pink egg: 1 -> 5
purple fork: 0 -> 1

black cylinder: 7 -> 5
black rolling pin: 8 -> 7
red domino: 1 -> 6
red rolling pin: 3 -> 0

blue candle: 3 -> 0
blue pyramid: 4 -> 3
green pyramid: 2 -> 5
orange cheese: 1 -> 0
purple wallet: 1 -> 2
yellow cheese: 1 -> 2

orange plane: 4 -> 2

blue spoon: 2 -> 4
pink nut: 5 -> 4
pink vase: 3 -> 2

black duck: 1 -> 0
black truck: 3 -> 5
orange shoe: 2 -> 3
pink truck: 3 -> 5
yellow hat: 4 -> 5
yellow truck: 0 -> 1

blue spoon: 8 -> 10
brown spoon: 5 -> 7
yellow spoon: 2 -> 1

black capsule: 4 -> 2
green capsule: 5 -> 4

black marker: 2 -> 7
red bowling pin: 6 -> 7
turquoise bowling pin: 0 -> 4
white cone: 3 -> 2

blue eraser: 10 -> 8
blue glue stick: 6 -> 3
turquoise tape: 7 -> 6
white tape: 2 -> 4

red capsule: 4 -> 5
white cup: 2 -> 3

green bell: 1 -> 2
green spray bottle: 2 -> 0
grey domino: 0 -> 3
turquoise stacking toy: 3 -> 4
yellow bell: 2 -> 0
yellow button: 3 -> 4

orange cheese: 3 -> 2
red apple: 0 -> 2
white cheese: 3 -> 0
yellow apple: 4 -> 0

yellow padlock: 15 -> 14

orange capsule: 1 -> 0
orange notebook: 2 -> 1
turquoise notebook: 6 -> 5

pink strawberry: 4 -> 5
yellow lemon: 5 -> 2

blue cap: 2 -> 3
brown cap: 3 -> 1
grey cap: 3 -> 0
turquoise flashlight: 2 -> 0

> _Problem to solve_
Everything from the line with "yellow button: 3 -> 4" through the line with "grey cap: 3 -> 0" should be written out exactly as it appears above, end lines included, and nothing outside that range.

> _Completed task_
yellow button: 3 -> 4

orange cheese: 3 -> 2
red apple: 0 -> 2
white cheese: 3 -> 0
yellow apple: 4 -> 0

yellow padlock: 15 -> 14

orange capsule: 1 -> 0
orange notebook: 2 -> 1
turquoise notebook: 6 -> 5

pink strawberry: 4 -> 5
yellow lemon: 5 -> 2

blue cap: 2 -> 3
brown cap: 3 -> 1
grey cap: 3 -> 0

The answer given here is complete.